= What the task requires =
Nothing but an exact repeat of the data, with pictures removed, belongs in the answer.

= Data below =
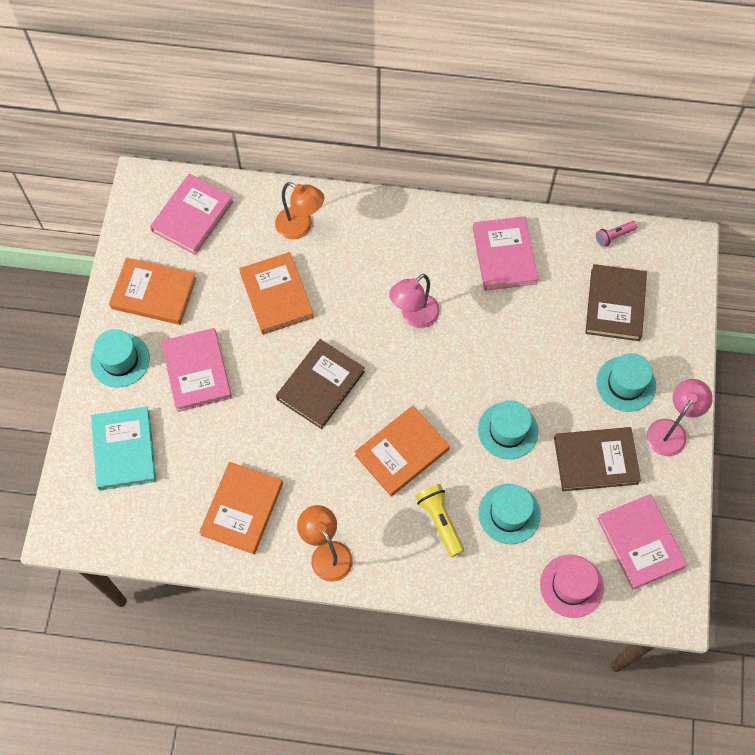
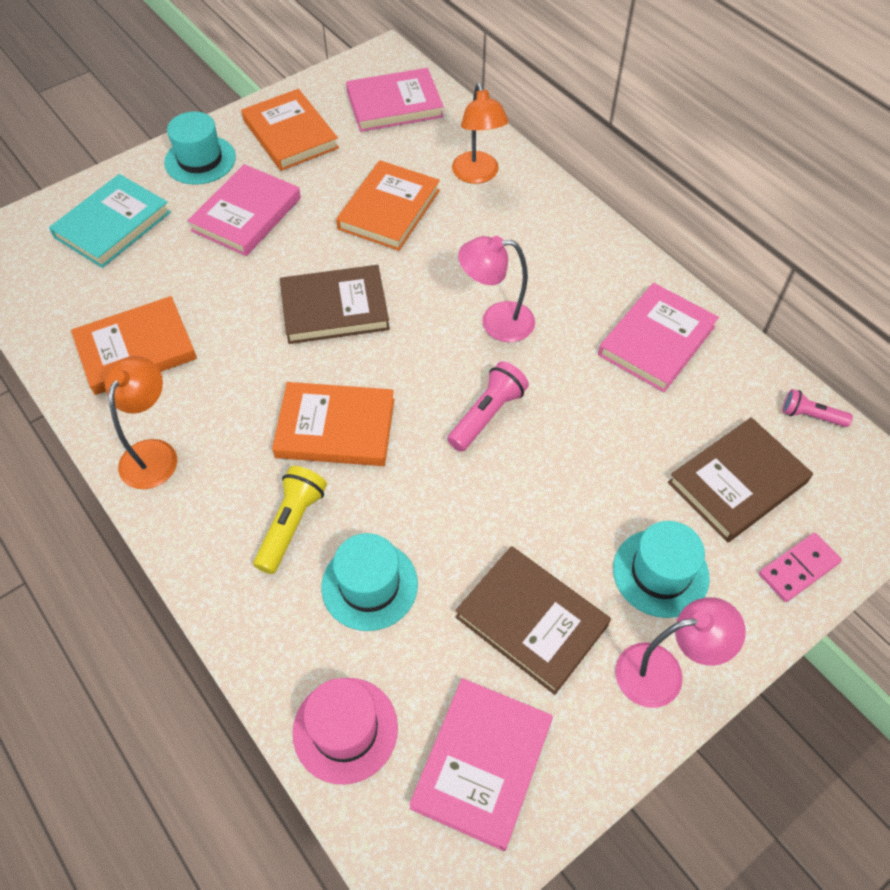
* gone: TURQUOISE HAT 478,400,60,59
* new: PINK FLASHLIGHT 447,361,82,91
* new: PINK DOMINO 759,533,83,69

= Problem solution =
* gone: TURQUOISE HAT 478,400,60,59
* new: PINK FLASHLIGHT 447,361,82,91
* new: PINK DOMINO 759,533,83,69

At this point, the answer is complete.